*** Block opens ***

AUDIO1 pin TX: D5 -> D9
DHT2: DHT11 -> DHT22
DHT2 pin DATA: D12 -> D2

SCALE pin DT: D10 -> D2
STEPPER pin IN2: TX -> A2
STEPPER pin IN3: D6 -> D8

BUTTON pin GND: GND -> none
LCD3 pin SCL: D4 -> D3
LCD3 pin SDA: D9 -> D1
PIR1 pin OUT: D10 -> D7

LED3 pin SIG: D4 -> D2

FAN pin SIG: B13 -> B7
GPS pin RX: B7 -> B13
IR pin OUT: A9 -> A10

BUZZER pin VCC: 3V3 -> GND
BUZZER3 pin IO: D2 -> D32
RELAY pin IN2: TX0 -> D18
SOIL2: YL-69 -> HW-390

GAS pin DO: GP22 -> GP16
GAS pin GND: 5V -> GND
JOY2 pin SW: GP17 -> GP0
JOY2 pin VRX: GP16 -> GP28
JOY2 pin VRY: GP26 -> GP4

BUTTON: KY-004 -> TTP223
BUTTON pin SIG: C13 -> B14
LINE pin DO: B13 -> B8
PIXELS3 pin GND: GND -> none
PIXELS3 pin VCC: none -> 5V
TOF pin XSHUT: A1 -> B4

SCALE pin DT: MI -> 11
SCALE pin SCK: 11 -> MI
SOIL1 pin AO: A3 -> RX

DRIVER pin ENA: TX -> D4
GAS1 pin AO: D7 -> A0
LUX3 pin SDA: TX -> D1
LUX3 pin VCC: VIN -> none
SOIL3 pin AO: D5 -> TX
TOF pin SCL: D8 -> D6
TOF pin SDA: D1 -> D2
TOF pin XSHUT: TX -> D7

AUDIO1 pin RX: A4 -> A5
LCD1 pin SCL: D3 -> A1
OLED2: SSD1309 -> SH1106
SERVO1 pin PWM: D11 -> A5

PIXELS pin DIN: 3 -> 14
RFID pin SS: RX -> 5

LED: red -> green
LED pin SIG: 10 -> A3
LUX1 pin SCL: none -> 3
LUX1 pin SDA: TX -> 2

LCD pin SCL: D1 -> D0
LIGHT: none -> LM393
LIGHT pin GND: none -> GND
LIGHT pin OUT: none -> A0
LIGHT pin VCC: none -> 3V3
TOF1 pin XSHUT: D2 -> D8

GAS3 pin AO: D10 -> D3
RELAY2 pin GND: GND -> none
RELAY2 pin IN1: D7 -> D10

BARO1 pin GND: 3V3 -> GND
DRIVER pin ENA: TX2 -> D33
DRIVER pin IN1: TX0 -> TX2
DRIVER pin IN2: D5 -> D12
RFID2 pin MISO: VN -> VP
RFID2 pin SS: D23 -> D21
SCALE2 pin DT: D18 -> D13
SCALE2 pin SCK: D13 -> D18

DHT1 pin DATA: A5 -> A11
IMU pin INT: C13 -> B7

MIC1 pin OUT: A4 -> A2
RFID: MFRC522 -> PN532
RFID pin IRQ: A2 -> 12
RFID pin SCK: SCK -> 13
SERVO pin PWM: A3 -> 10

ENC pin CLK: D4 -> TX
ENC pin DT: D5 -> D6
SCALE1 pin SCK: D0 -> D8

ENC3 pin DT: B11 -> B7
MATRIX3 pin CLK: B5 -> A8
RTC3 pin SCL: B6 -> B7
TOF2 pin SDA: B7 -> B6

*** Block closes ***

[What is required]
All lines above from the one holding "BUTTON pin GND: GND -> none" to the one holding "LED pin SIG: 10 -> A3", inclusive, are to be copied exactly; no other line is wanted.

[Response area]
BUTTON pin GND: GND -> none
LCD3 pin SCL: D4 -> D3
LCD3 pin SDA: D9 -> D1
PIR1 pin OUT: D10 -> D7

LED3 pin SIG: D4 -> D2

FAN pin SIG: B13 -> B7
GPS pin RX: B7 -> B13
IR pin OUT: A9 -> A10

BUZZER pin VCC: 3V3 -> GND
BUZZER3 pin IO: D2 -> D32
RELAY pin IN2: TX0 -> D18
SOIL2: YL-69 -> HW-390

GAS pin DO: GP22 -> GP16
GAS pin GND: 5V -> GND
JOY2 pin SW: GP17 -> GP0
JOY2 pin VRX: GP16 -> GP28
JOY2 pin VRY: GP26 -> GP4

BUTTON: KY-004 -> TTP223
BUTTON pin SIG: C13 -> B14
LINE pin DO: B13 -> B8
PIXELS3 pin GND: GND -> none
PIXELS3 pin VCC: none -> 5V
TOF pin XSHUT: A1 -> B4

SCALE pin DT: MI -> 11
SCALE pin SCK: 11 -> MI
SOIL1 pin AO: A3 -> RX

DRIVER pin ENA: TX -> D4
GAS1 pin AO: D7 -> A0
LUX3 pin SDA: TX -> D1
LUX3 pin VCC: VIN -> none
SOIL3 pin AO: D5 -> TX
TOF pin SCL: D8 -> D6
TOF pin SDA: D1 -> D2
TOF pin XSHUT: TX -> D7

AUDIO1 pin RX: A4 -> A5
LCD1 pin SCL: D3 -> A1
OLED2: SSD1309 -> SH1106
SERVO1 pin PWM: D11 -> A5

PIXELS pin DIN: 3 -> 14
RFID pin SS: RX -> 5

LED: red -> green
LED pin SIG: 10 -> A3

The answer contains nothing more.